▸ **Assignment**
Report every line from the material that contains the word "left".

▸ **Provided information**
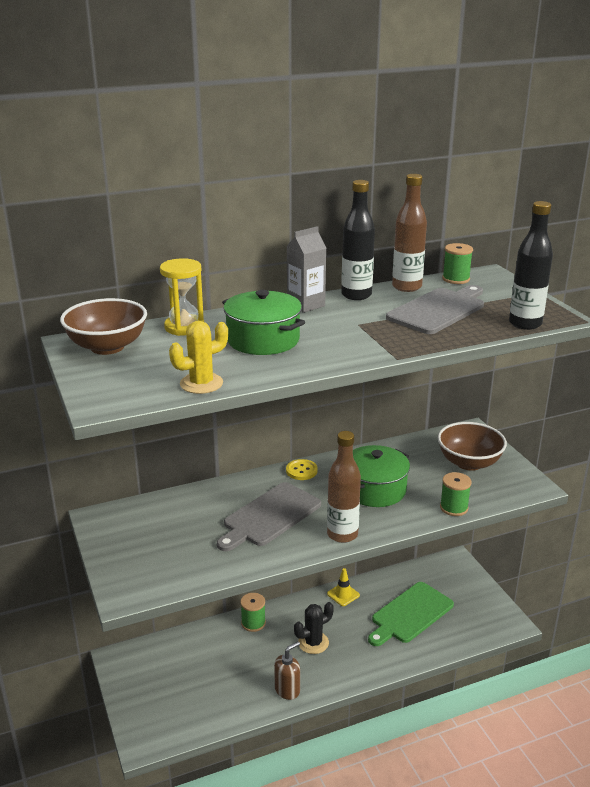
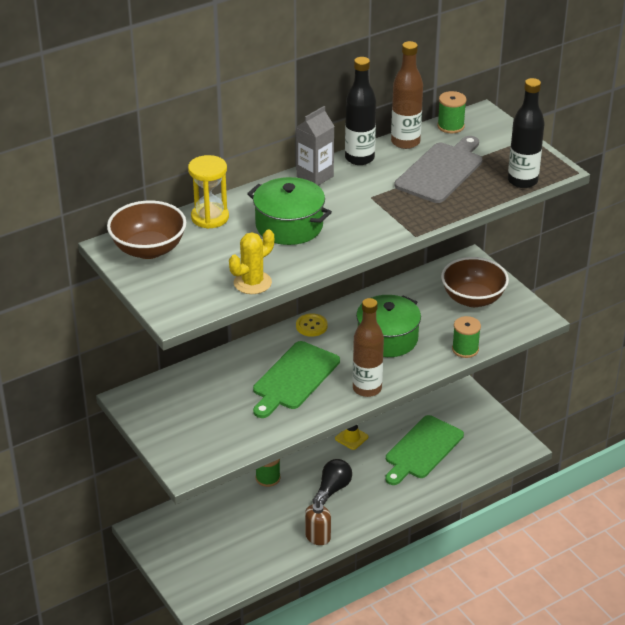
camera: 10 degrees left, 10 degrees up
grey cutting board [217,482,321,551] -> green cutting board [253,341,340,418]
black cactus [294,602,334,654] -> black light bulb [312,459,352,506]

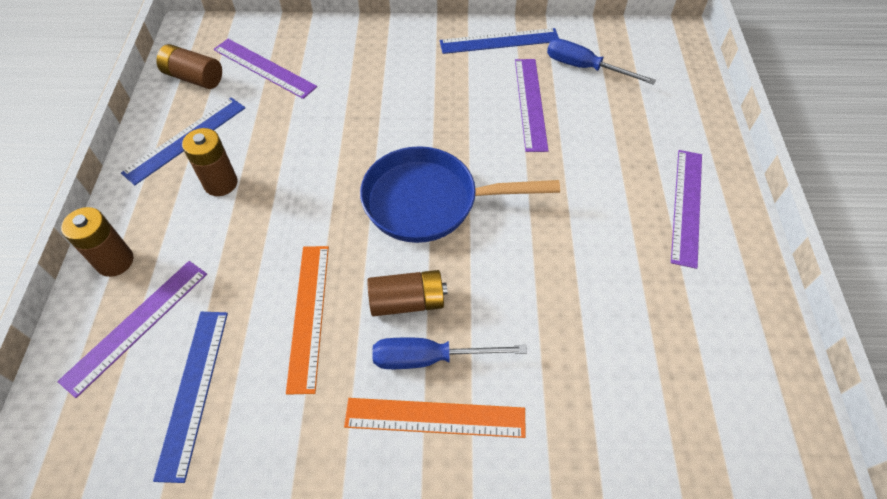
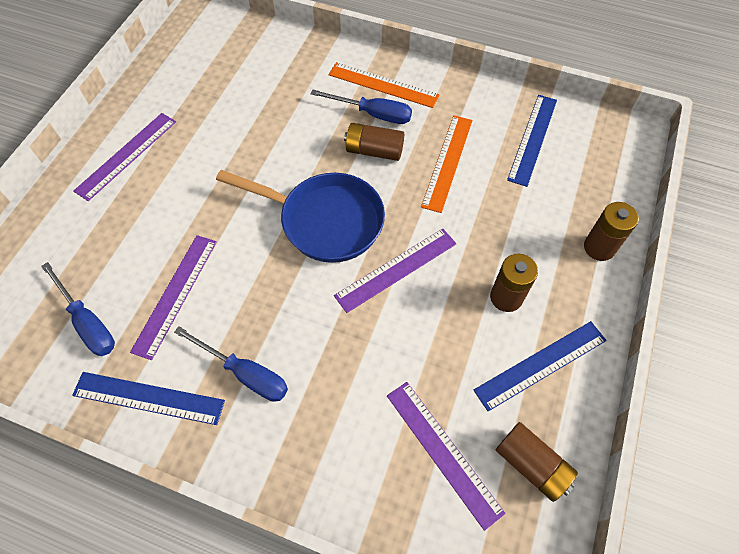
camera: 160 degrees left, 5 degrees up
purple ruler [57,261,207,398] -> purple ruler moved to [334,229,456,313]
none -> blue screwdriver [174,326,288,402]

▸ **Solution below**
camera: 10 degrees left, 10 degrees up
camera: 160 degrees left, 5 degrees up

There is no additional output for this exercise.